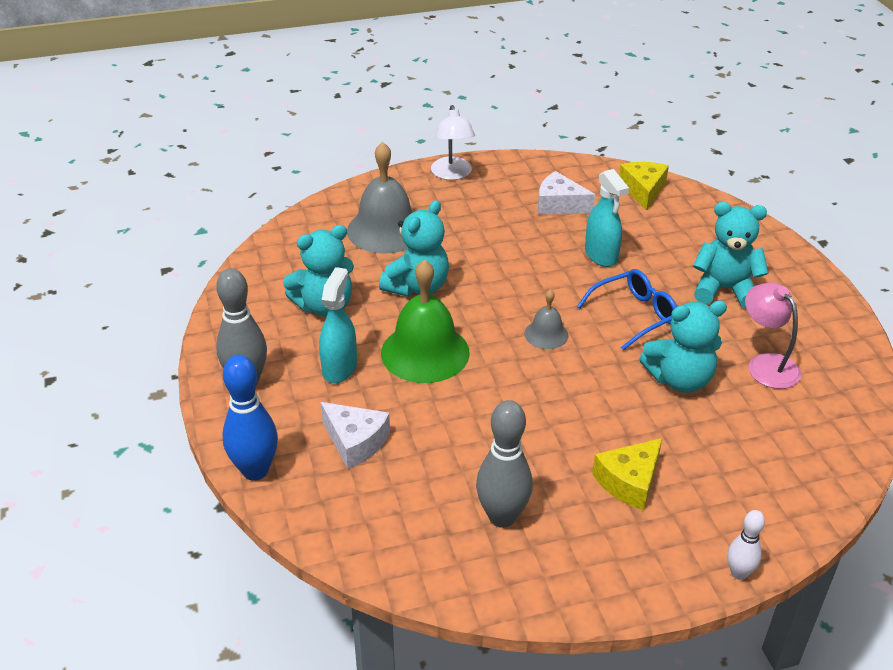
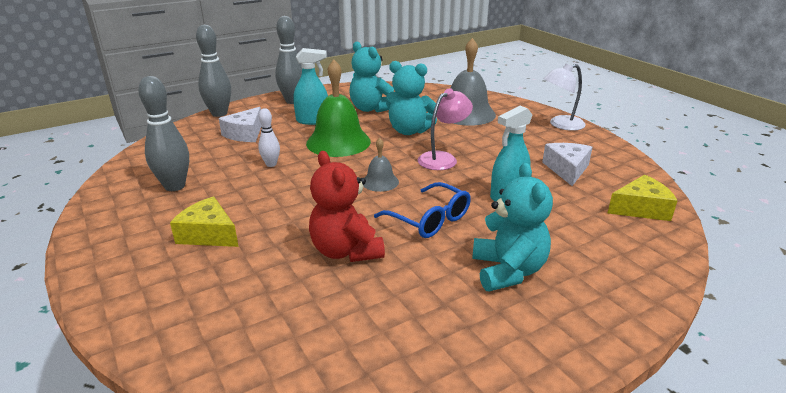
camera: 75 degrees right, 10 degrees down
(255, 470) = (219, 114): blue bowling pin -> grey bowling pin
(679, 379) = (346, 251): turquoise teddy bear -> red teddy bear
(738, 573) = (91, 300): white bowling pin -> white bowling pin (271, 164)
(766, 364) = (392, 307): pink lamp -> pink lamp (443, 158)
+++
WORK INSTRUCTIONS
Find the word "bowling" in the records and pull out each line that has it.

TASK OUTPUT
(255, 470) = (219, 114): blue bowling pin -> grey bowling pin
(738, 573) = (91, 300): white bowling pin -> white bowling pin (271, 164)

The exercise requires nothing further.